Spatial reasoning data
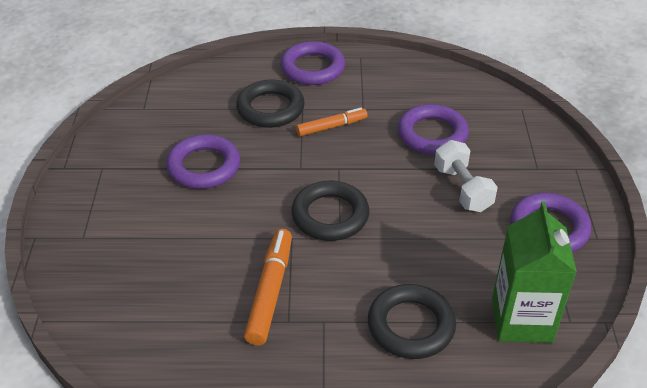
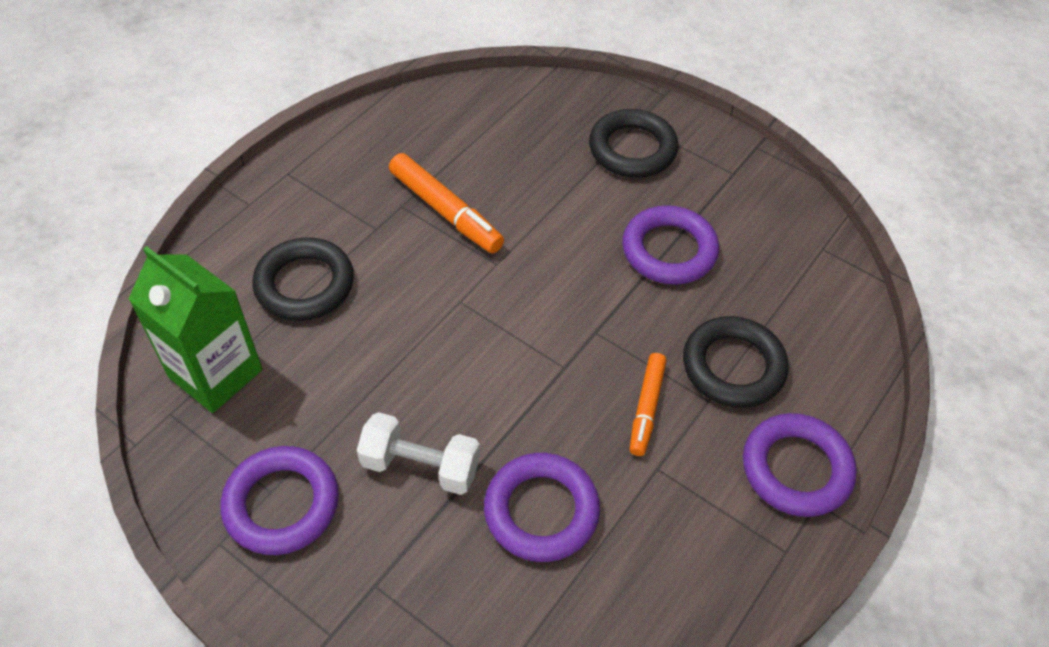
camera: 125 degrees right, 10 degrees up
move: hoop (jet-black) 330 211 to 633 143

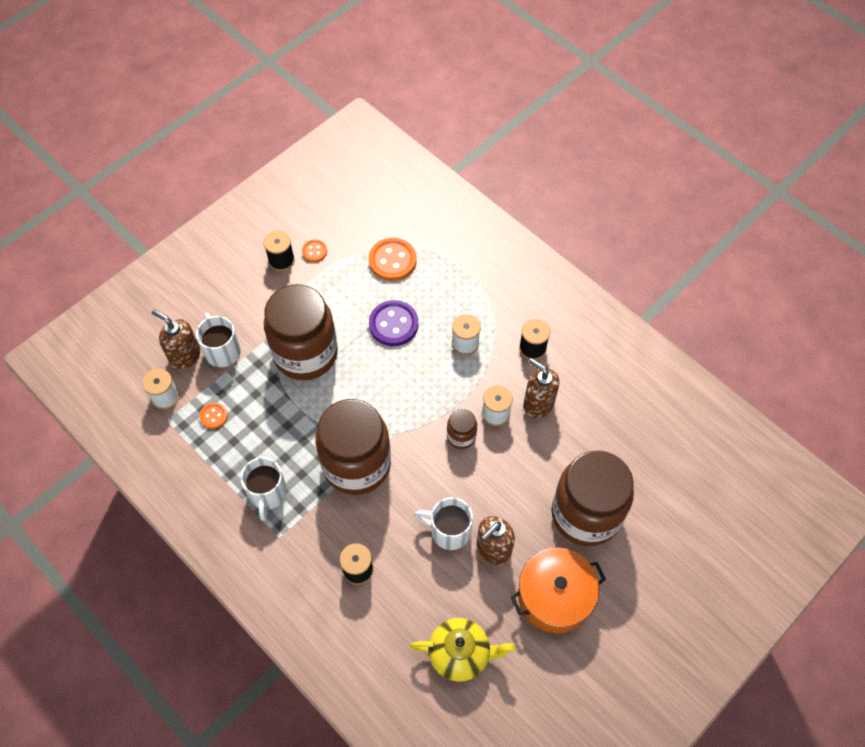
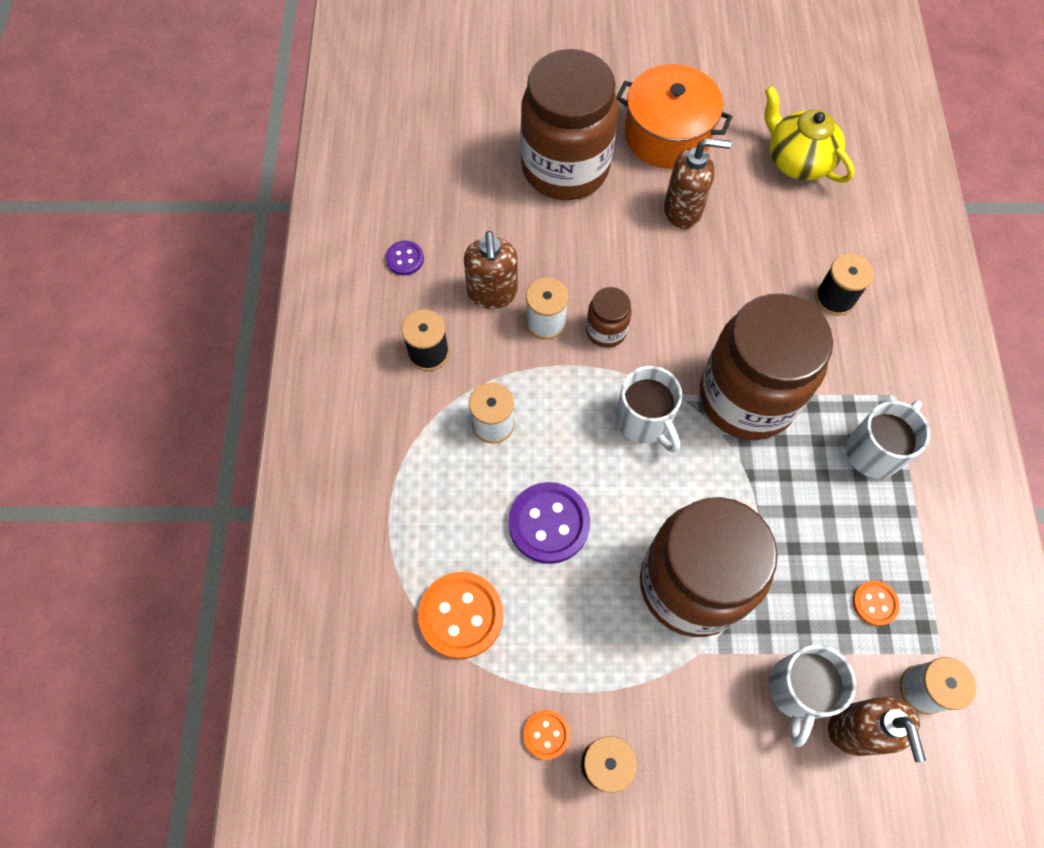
camera: 135 degrees left, 5 degrees up
insert: sewing button (violet) 405 258
move: coffee mug (pure white) 443 523 to 649 409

Assignment:
Print all the lines above again exactly, without any pictures.

Exercise response:
camera: 125 degrees right, 10 degrees up
move: hoop (jet-black) 330 211 to 633 143

camera: 135 degrees left, 5 degrees up
insert: sewing button (violet) 405 258
move: coffee mug (pure white) 443 523 to 649 409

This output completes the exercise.